All records must be quoted exactly. Omit the pictures.
Material provided below:
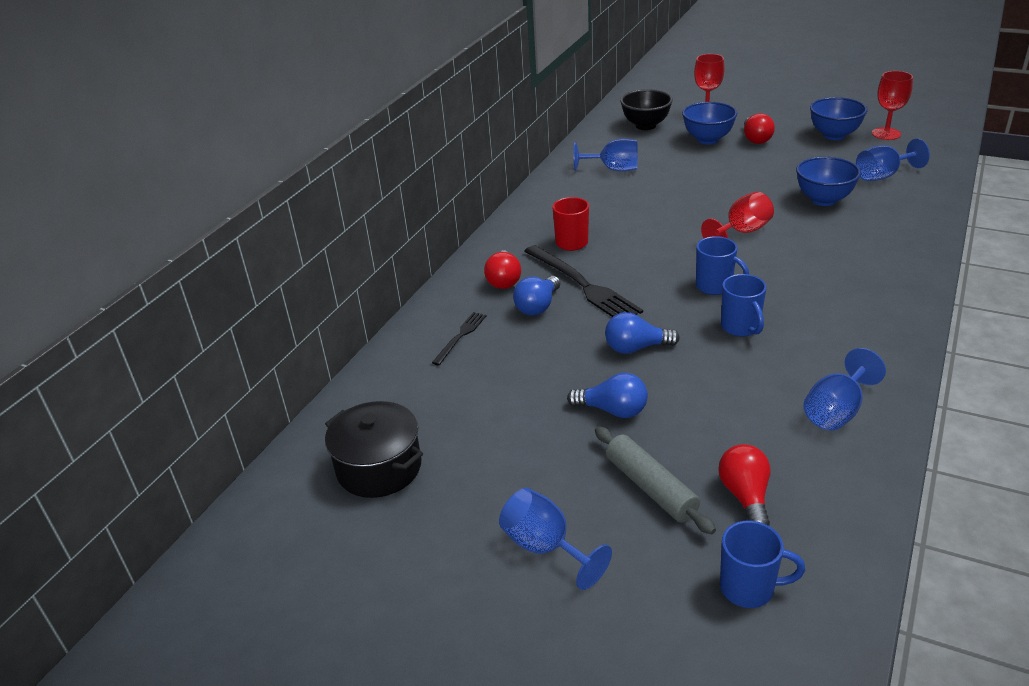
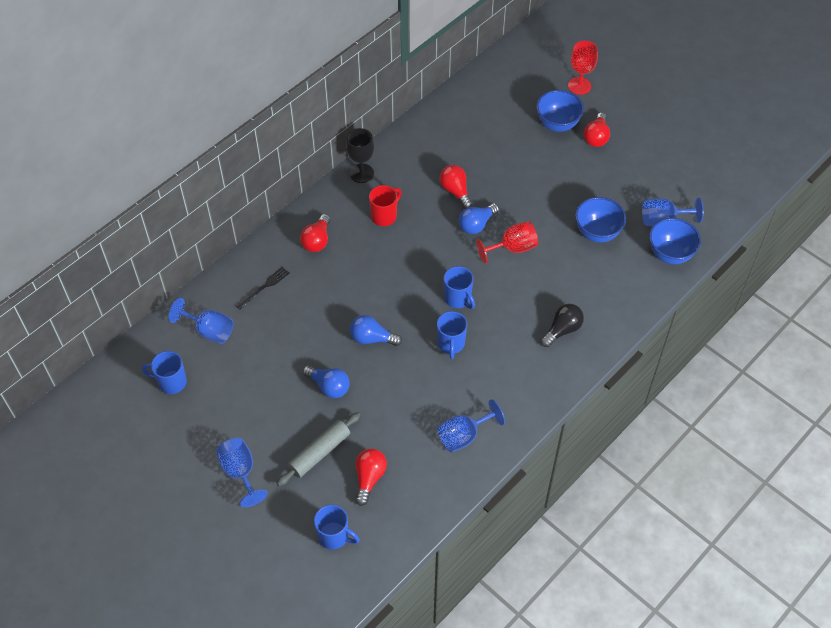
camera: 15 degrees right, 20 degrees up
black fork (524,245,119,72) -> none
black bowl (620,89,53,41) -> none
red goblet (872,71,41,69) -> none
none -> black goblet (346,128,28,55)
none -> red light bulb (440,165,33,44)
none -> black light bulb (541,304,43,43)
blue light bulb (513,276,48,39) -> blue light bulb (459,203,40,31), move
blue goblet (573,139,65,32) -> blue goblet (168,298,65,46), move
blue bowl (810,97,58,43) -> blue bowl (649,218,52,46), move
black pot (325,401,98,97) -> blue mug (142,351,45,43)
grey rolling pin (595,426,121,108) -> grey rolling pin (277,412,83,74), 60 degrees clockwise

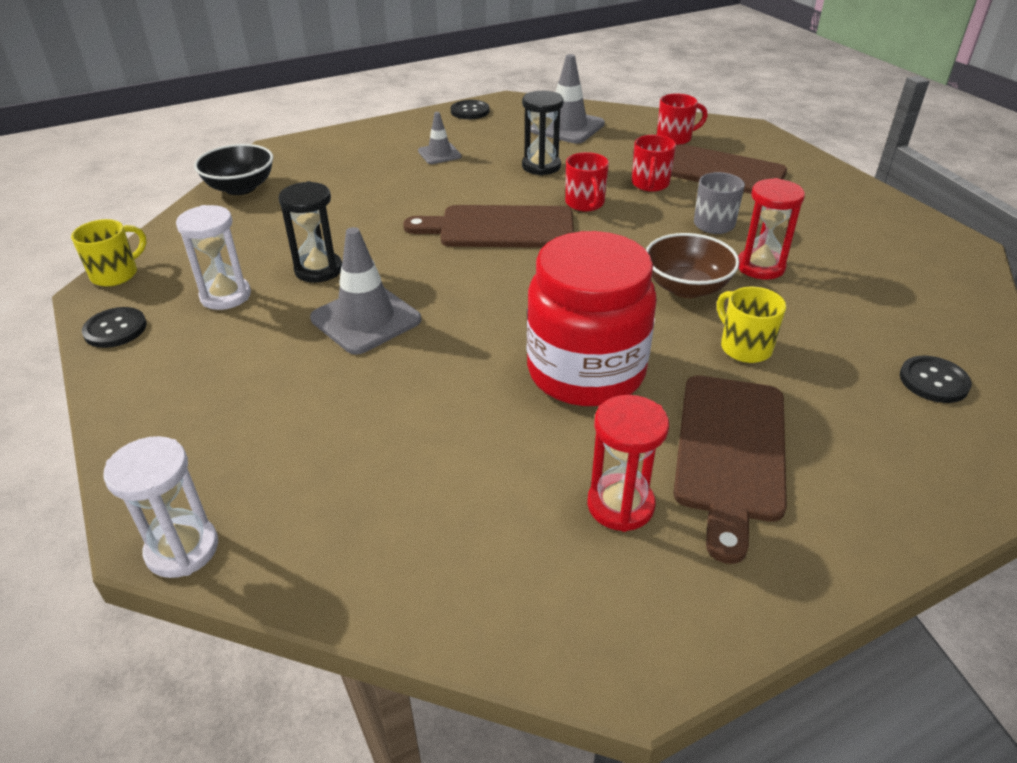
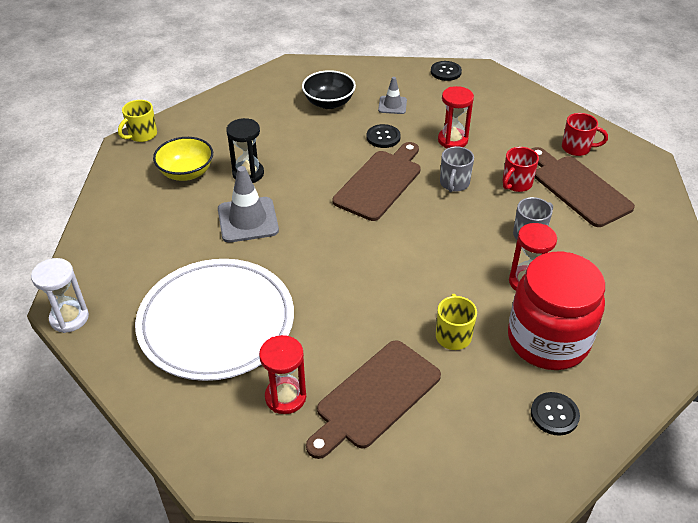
camera: 30 degrees right, 5 degrees up
grey traffic cone (531,54,74,90) -> none
brown bowl (646,233,94,65) -> none
none -> white plate (135,259,159,122)
black button (82,307,65,41) -> black button (366,124,35,24), move
black bowl (194,144,79,51) -> black bowl (302,70,54,39), move
red jar (527,231,130,175) -> red jar (508,252,97,118), move
white hourglass (176,205,75,105) -> yellow bowl (153,137,60,44)
black hourglass (522,91,42,85) -> red hourglass (438,86,36,63)
red mug (565,152,44,59) -> grey mug (440,146,34,46)
yellow mug (71,219,76,68) -> yellow mug (118,100,39,42), 150 degrees clockwise
brown cutting board (403,205,171,43) -> brown cutting board (333,142,88,79), 90 degrees clockwise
End of Material provided.
■ Solved exercise ■
camera: 15 degrees right, 20 degrees up
black fork (524,245,119,72) -> none
black bowl (620,89,53,41) -> none
red goblet (872,71,41,69) -> none
none -> black goblet (346,128,28,55)
none -> red light bulb (440,165,33,44)
none -> black light bulb (541,304,43,43)
blue light bulb (513,276,48,39) -> blue light bulb (459,203,40,31), move
blue goblet (573,139,65,32) -> blue goblet (168,298,65,46), move
blue bowl (810,97,58,43) -> blue bowl (649,218,52,46), move
black pot (325,401,98,97) -> blue mug (142,351,45,43)
grey rolling pin (595,426,121,108) -> grey rolling pin (277,412,83,74), 60 degrees clockwise

camera: 30 degrees right, 5 degrees up
grey traffic cone (531,54,74,90) -> none
brown bowl (646,233,94,65) -> none
none -> white plate (135,259,159,122)
black button (82,307,65,41) -> black button (366,124,35,24), move
black bowl (194,144,79,51) -> black bowl (302,70,54,39), move
red jar (527,231,130,175) -> red jar (508,252,97,118), move
white hourglass (176,205,75,105) -> yellow bowl (153,137,60,44)
black hourglass (522,91,42,85) -> red hourglass (438,86,36,63)
red mug (565,152,44,59) -> grey mug (440,146,34,46)
yellow mug (71,219,76,68) -> yellow mug (118,100,39,42), 150 degrees clockwise
brown cutting board (403,205,171,43) -> brown cutting board (333,142,88,79), 90 degrees clockwise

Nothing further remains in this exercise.